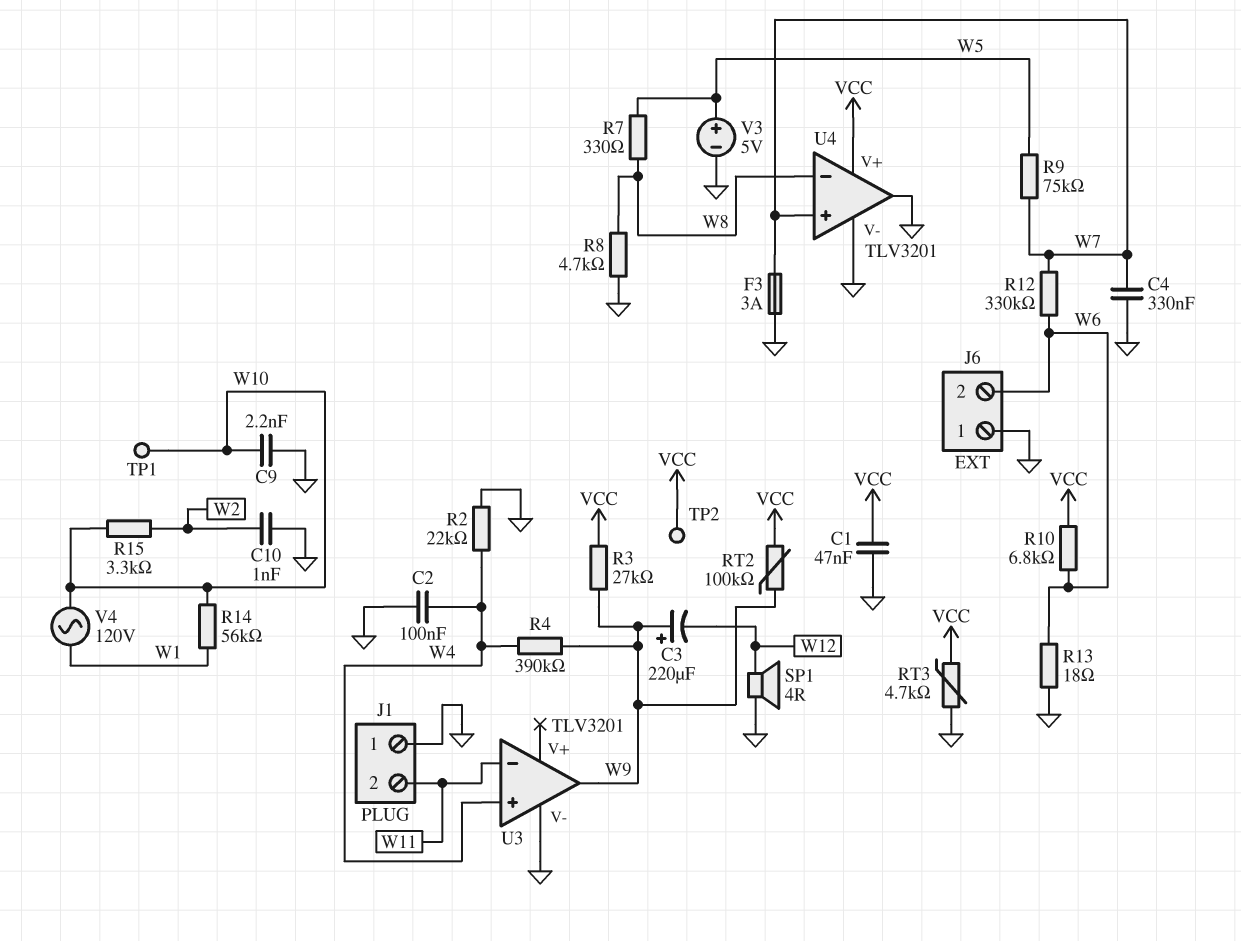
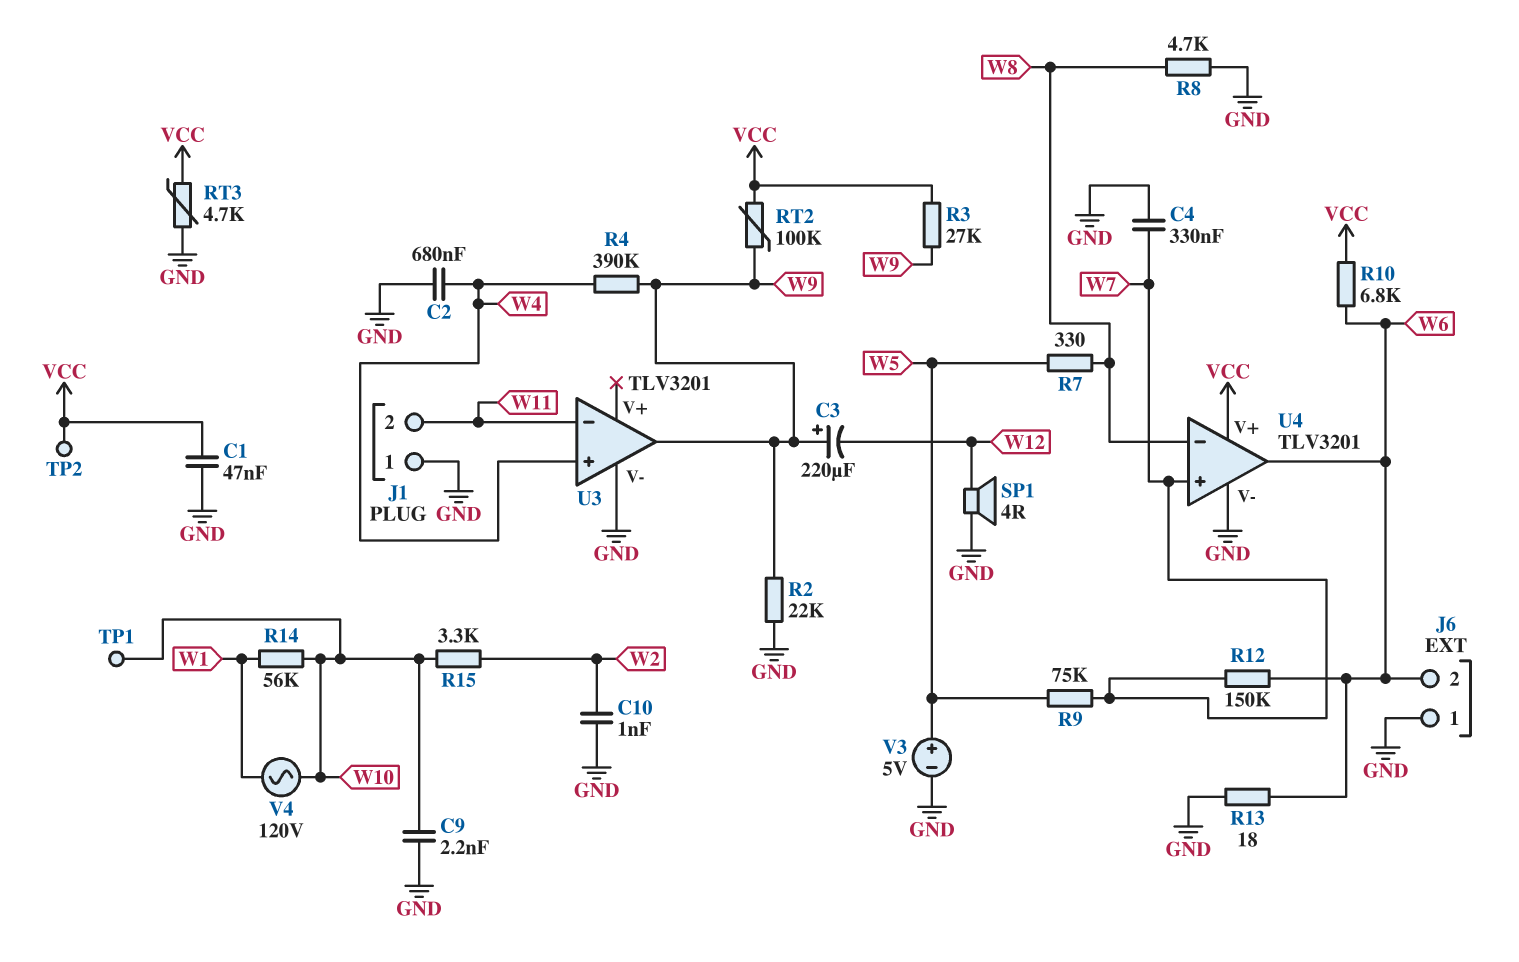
C2: 100nF (GND, W4) -> 680nF (GND, W4)
F3: 3A (GND, W7) -> none
R2: 22k (GND, W4) -> 22k (GND, W9)
R12: 330k (W6, W7) -> 150k (W6, W7)
U4 pin out: GND -> W6

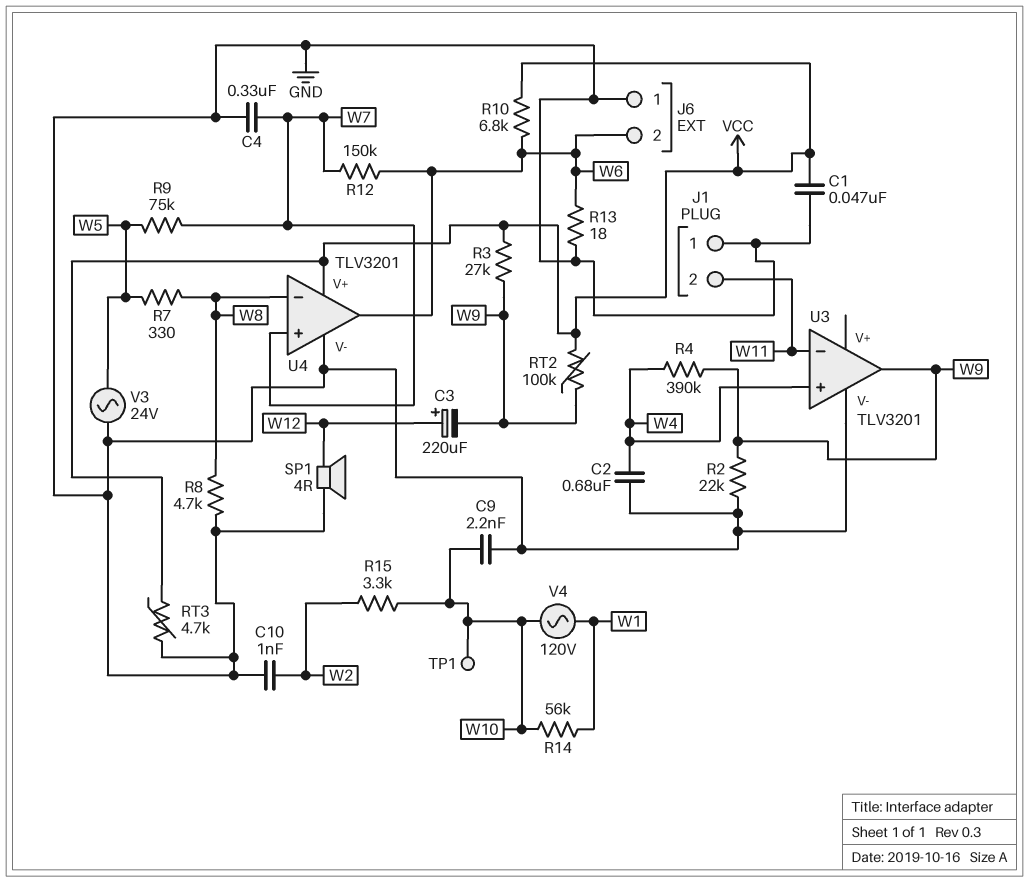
C3: 220uF (plus W9, minus W12) -> 220uF (plus W12, minus W9)
TP2: test point (VCC) -> none
V3: 5V (plus W5, minus GND) -> AC 24V (GND, W5)

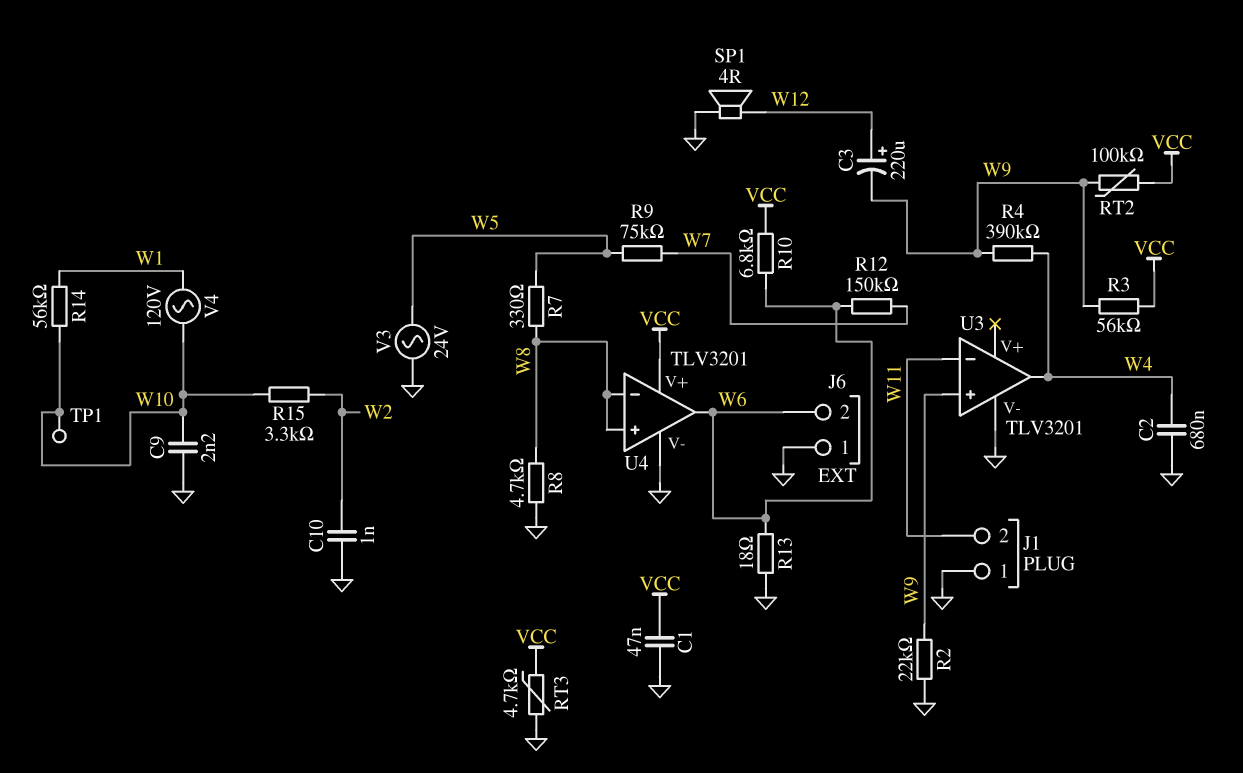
C4: 330nF (GND, W7) -> none
R3: 27k (VCC, W9) -> 56k (VCC, W9)
U3 pin in+: W4 -> W9
U3 pin out: W9 -> W4
U4 pin in+: W7 -> W8

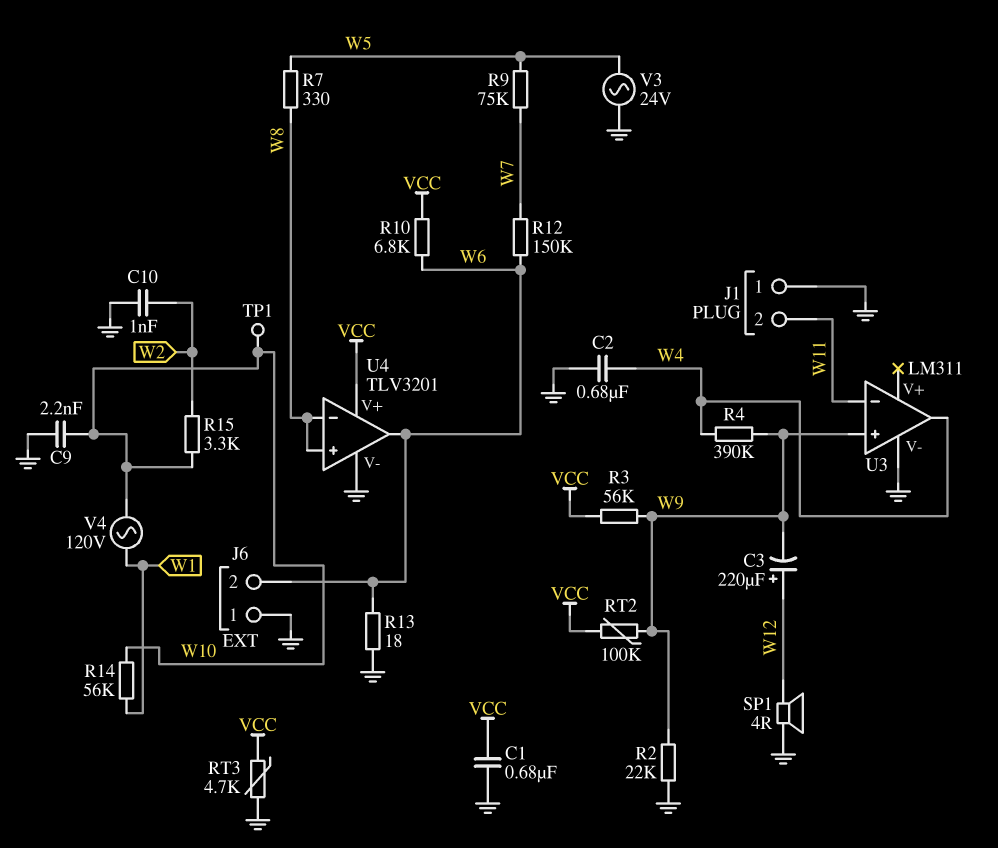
C1: 47nF (GND, VCC) -> 680nF (GND, VCC)
R8: 4.7k (GND, W8) -> none
U3: TLV3201 -> LM311

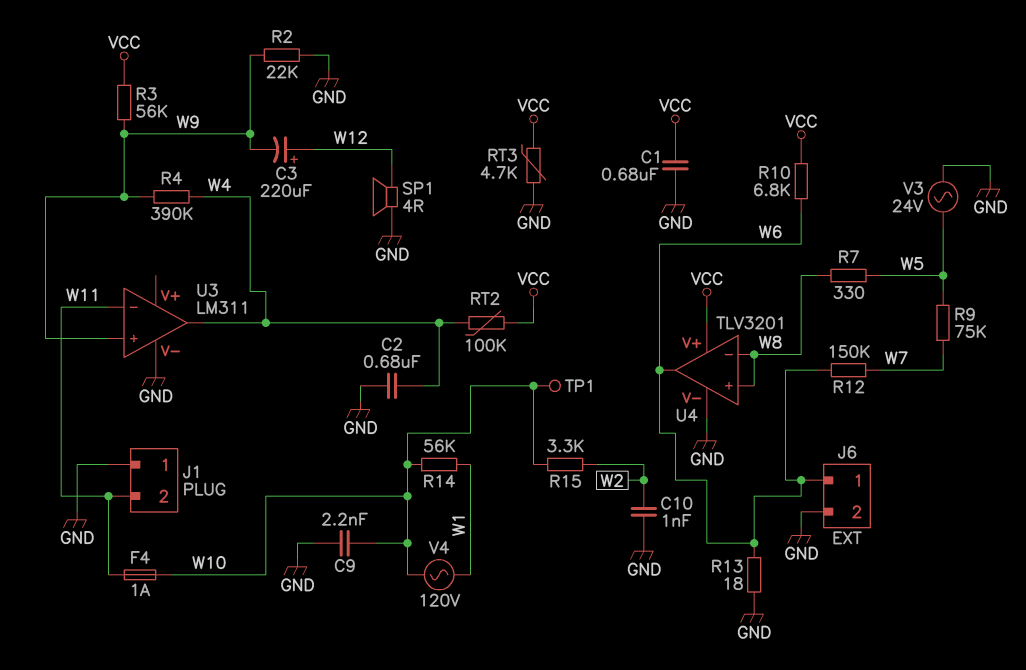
F4: none -> 1A (W10, W11)
J6 pin 1: GND -> W6
J6 pin 2: W6 -> GND
RT2: 100k (VCC, W9) -> 100k (VCC, W4)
──────────────────────────────
### How to complete this task
Give back the listing unchanged. Strip out the pictures.

### Written response
C2: 100nF (GND, W4) -> 680nF (GND, W4)
F3: 3A (GND, W7) -> none
R2: 22k (GND, W4) -> 22k (GND, W9)
R12: 330k (W6, W7) -> 150k (W6, W7)
U4 pin out: GND -> W6

C3: 220uF (plus W9, minus W12) -> 220uF (plus W12, minus W9)
TP2: test point (VCC) -> none
V3: 5V (plus W5, minus GND) -> AC 24V (GND, W5)

C4: 330nF (GND, W7) -> none
R3: 27k (VCC, W9) -> 56k (VCC, W9)
U3 pin in+: W4 -> W9
U3 pin out: W9 -> W4
U4 pin in+: W7 -> W8

C1: 47nF (GND, VCC) -> 680nF (GND, VCC)
R8: 4.7k (GND, W8) -> none
U3: TLV3201 -> LM311

F4: none -> 1A (W10, W11)
J6 pin 1: GND -> W6
J6 pin 2: W6 -> GND
RT2: 100k (VCC, W9) -> 100k (VCC, W4)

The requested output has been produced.